→ **RECORDS PROVIDED**:
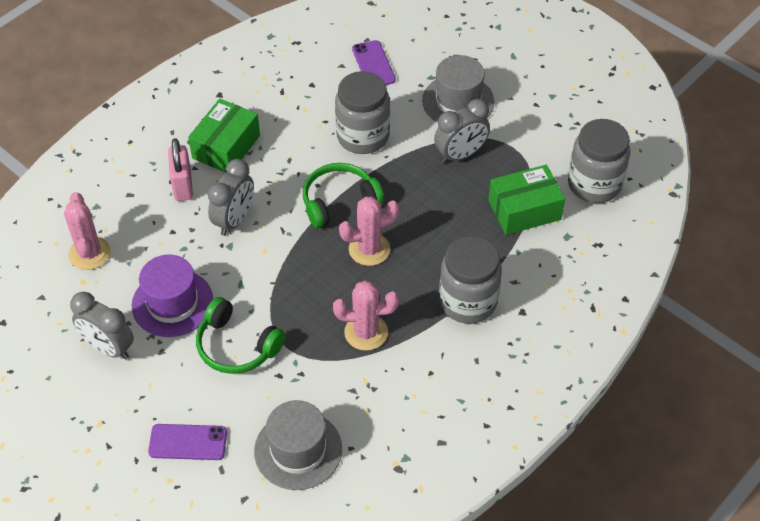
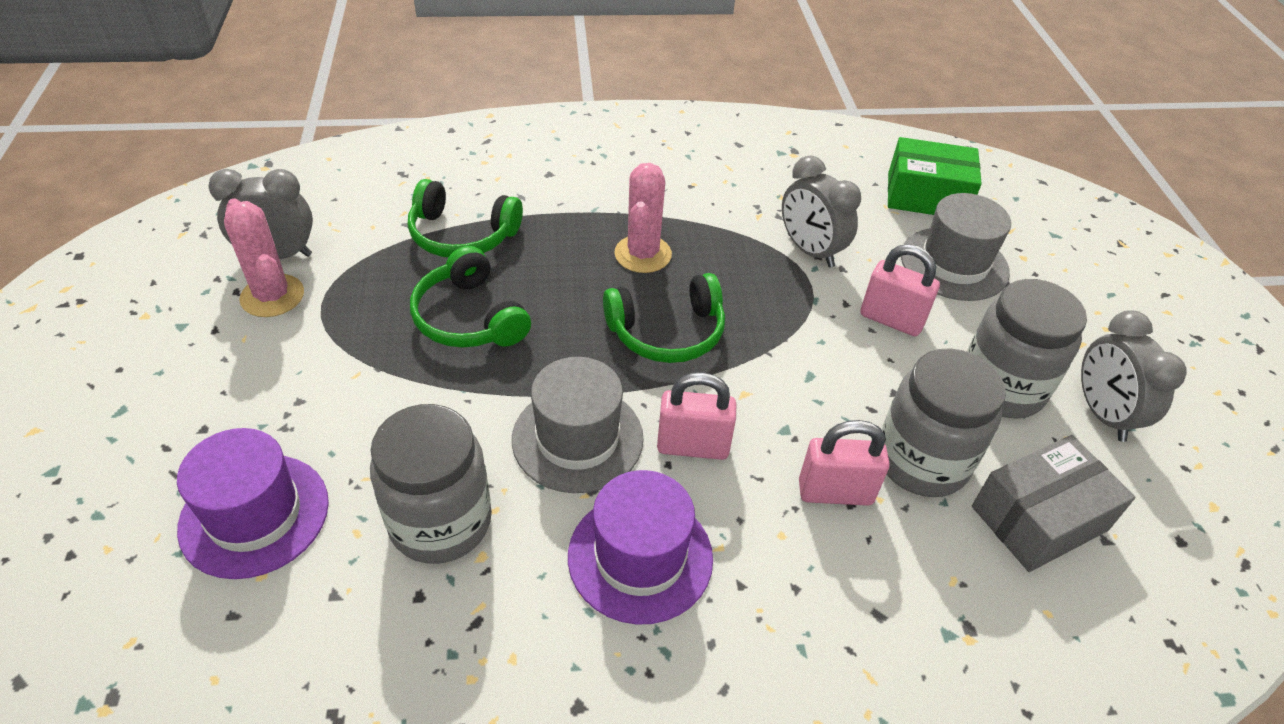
green box: 2 -> 1
green headphones: 2 -> 3
grey box: 0 -> 1
pink cactus: 3 -> 2
pink padlock: 1 -> 3
purple hat: 1 -> 2
purple phone: 2 -> 0

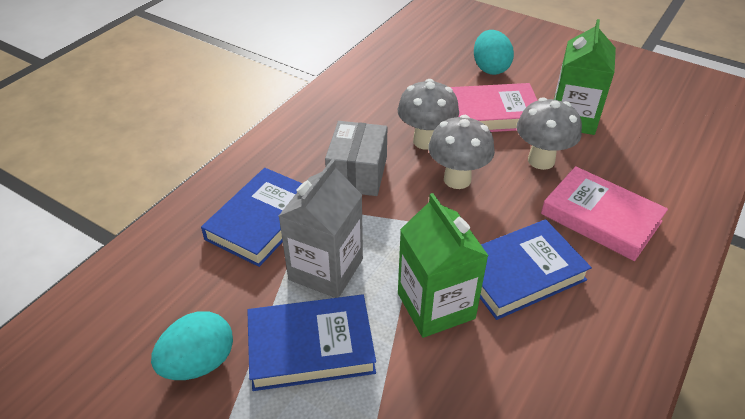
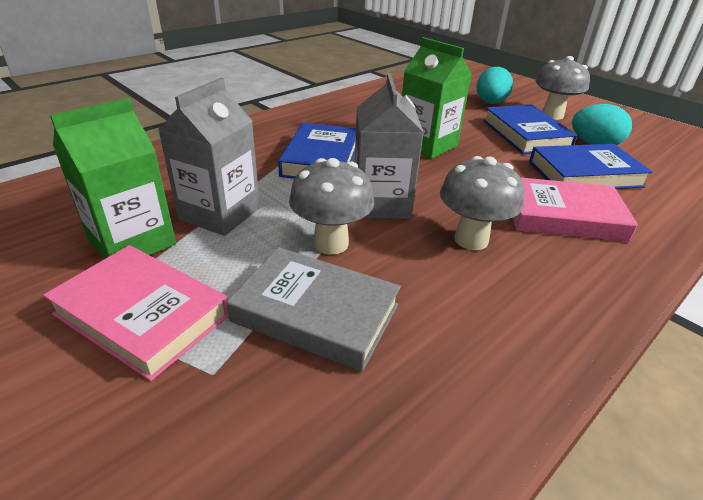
grey book: 0 -> 1
grey box: 1 -> 0
grey carton: 1 -> 2

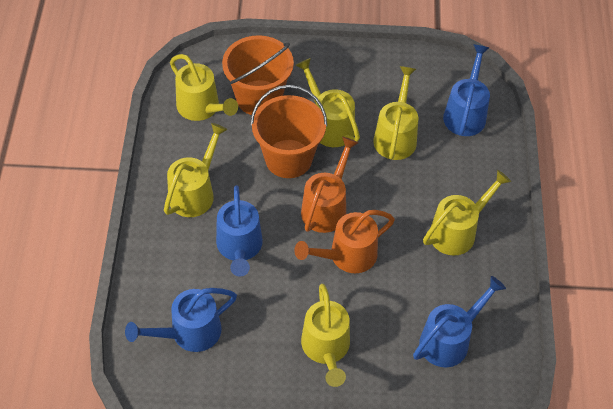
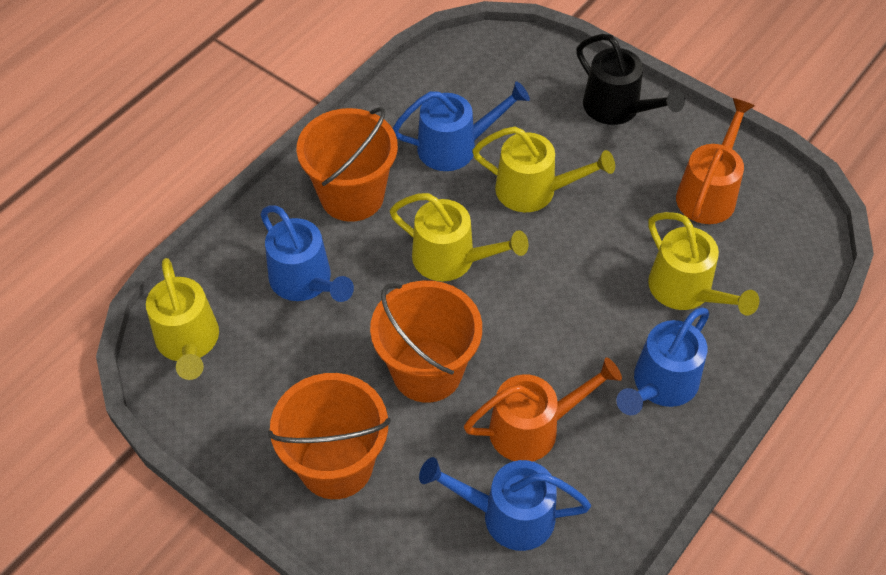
black watering can: 0 -> 1
orange bucket: 2 -> 3
yellow watering can: 6 -> 4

→ **TASK ITEM**: All lines above that hold the string "grey" should be copied.

→ **RESPONSE TO THIS EXERCISE**:
grey box: 0 -> 1
grey book: 0 -> 1
grey box: 1 -> 0
grey carton: 1 -> 2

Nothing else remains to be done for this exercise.